• **WHAT YOU NEED TO DO**
Everything in the listing that follows should be reproduced exactly except the pictures.

• **RECORDS FOR THE EXERCISE**
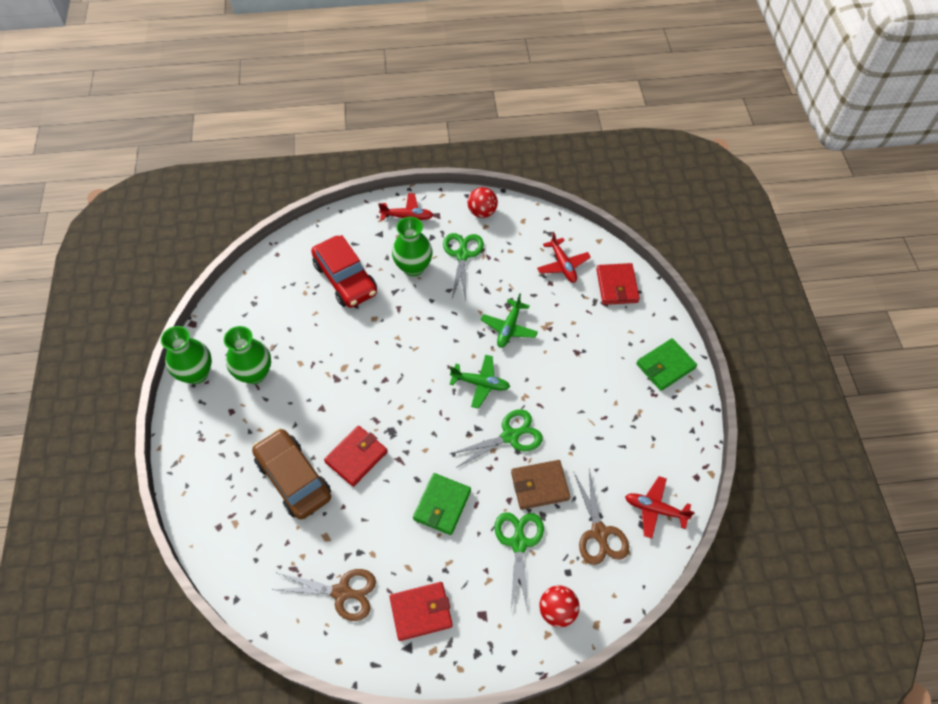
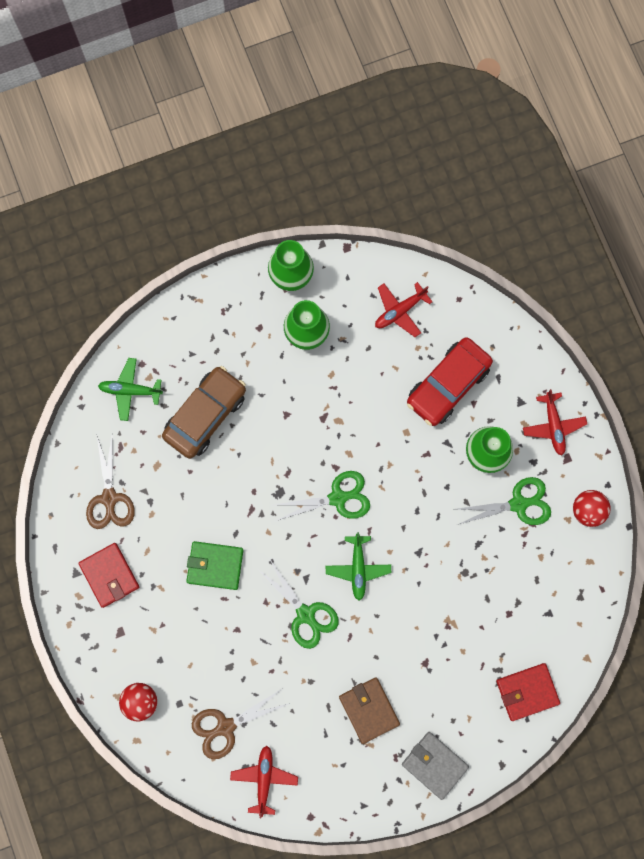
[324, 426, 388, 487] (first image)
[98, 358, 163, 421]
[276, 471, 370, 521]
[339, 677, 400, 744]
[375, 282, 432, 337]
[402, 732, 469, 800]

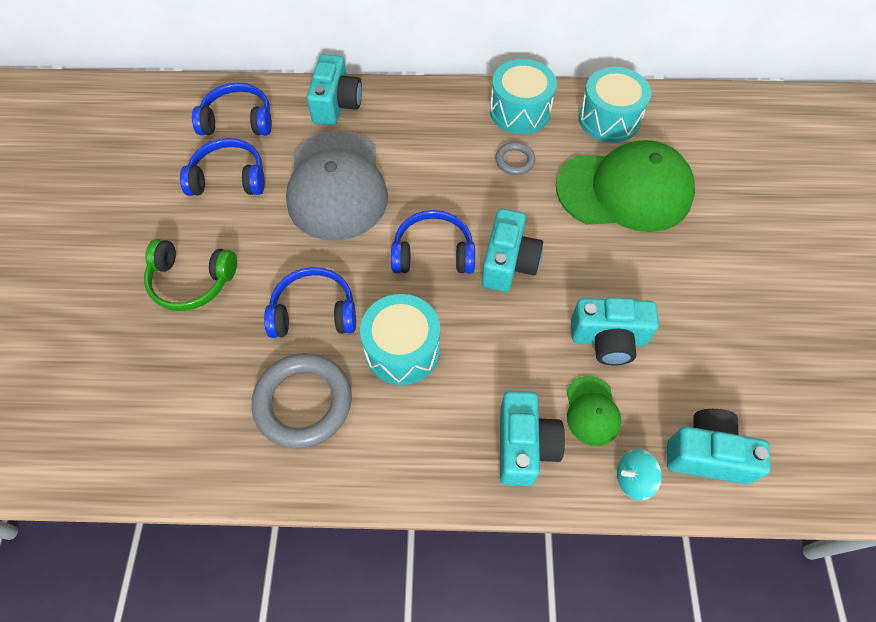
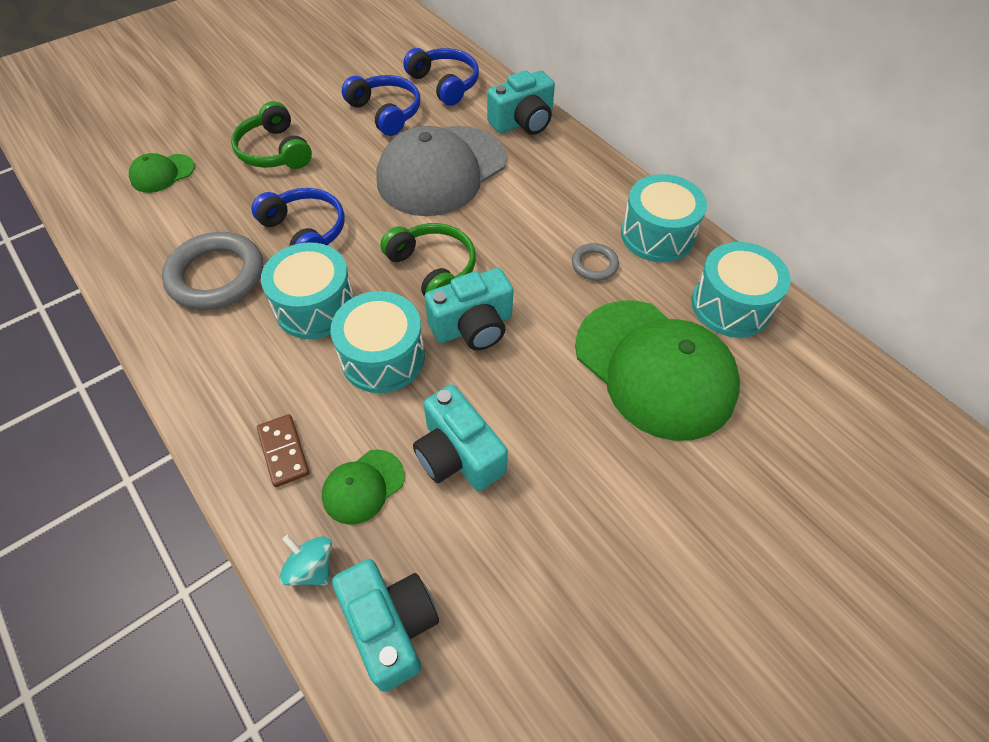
[129, 153, 195, 193]
[330, 291, 425, 393]
[257, 414, 309, 487]
[380, 223, 476, 296]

• **SOLUTION TO THE EXERCISE**
[324, 426, 388, 487] (first image)
[98, 358, 163, 421]
[276, 471, 370, 521]
[339, 677, 400, 744]
[375, 282, 432, 337]
[402, 732, 469, 800]

[129, 153, 195, 193]
[330, 291, 425, 393]
[257, 414, 309, 487]
[380, 223, 476, 296]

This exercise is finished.